- **PROBLEM DETAILS**: Every record below must be returned exactly as it was received.

- **GIVEN RECORDS**:
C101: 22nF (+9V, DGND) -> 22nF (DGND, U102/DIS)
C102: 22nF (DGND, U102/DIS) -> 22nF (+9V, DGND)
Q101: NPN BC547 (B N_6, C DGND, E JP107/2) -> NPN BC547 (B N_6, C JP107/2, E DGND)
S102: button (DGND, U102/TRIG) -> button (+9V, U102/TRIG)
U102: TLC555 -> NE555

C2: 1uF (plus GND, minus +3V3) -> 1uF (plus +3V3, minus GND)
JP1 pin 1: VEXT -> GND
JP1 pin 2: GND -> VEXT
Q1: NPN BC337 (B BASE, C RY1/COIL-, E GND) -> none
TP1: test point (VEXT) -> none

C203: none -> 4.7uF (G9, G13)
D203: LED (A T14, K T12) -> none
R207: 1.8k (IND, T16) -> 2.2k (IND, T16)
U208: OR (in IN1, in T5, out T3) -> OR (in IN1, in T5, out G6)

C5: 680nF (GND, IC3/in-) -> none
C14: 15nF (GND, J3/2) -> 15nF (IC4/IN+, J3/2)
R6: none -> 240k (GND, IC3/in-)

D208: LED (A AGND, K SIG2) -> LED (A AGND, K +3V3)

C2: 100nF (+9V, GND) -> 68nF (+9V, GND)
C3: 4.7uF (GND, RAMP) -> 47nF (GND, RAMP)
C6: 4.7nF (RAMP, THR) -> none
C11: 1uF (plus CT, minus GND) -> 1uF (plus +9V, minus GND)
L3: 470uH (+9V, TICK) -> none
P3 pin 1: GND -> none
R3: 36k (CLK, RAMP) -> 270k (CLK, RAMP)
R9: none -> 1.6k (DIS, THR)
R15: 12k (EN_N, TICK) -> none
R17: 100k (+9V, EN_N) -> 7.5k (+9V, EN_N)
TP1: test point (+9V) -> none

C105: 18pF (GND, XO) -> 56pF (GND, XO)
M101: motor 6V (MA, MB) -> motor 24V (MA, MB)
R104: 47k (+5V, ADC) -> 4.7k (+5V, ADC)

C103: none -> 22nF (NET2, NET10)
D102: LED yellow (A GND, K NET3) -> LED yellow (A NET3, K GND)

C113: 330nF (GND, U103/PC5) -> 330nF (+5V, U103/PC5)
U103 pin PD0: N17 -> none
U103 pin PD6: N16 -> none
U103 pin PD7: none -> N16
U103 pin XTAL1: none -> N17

- **EXERCISE ANSWER**:
C101: 22nF (+9V, DGND) -> 22nF (DGND, U102/DIS)
C102: 22nF (DGND, U102/DIS) -> 22nF (+9V, DGND)
Q101: NPN BC547 (B N_6, C DGND, E JP107/2) -> NPN BC547 (B N_6, C JP107/2, E DGND)
S102: button (DGND, U102/TRIG) -> button (+9V, U102/TRIG)
U102: TLC555 -> NE555

C2: 1uF (plus GND, minus +3V3) -> 1uF (plus +3V3, minus GND)
JP1 pin 1: VEXT -> GND
JP1 pin 2: GND -> VEXT
Q1: NPN BC337 (B BASE, C RY1/COIL-, E GND) -> none
TP1: test point (VEXT) -> none

C203: none -> 4.7uF (G9, G13)
D203: LED (A T14, K T12) -> none
R207: 1.8k (IND, T16) -> 2.2k (IND, T16)
U208: OR (in IN1, in T5, out T3) -> OR (in IN1, in T5, out G6)

C5: 680nF (GND, IC3/in-) -> none
C14: 15nF (GND, J3/2) -> 15nF (IC4/IN+, J3/2)
R6: none -> 240k (GND, IC3/in-)

D208: LED (A AGND, K SIG2) -> LED (A AGND, K +3V3)

C2: 100nF (+9V, GND) -> 68nF (+9V, GND)
C3: 4.7uF (GND, RAMP) -> 47nF (GND, RAMP)
C6: 4.7nF (RAMP, THR) -> none
C11: 1uF (plus CT, minus GND) -> 1uF (plus +9V, minus GND)
L3: 470uH (+9V, TICK) -> none
P3 pin 1: GND -> none
R3: 36k (CLK, RAMP) -> 270k (CLK, RAMP)
R9: none -> 1.6k (DIS, THR)
R15: 12k (EN_N, TICK) -> none
R17: 100k (+9V, EN_N) -> 7.5k (+9V, EN_N)
TP1: test point (+9V) -> none

C105: 18pF (GND, XO) -> 56pF (GND, XO)
M101: motor 6V (MA, MB) -> motor 24V (MA, MB)
R104: 47k (+5V, ADC) -> 4.7k (+5V, ADC)

C103: none -> 22nF (NET2, NET10)
D102: LED yellow (A GND, K NET3) -> LED yellow (A NET3, K GND)

C113: 330nF (GND, U103/PC5) -> 330nF (+5V, U103/PC5)
U103 pin PD0: N17 -> none
U103 pin PD6: N16 -> none
U103 pin PD7: none -> N16
U103 pin XTAL1: none -> N17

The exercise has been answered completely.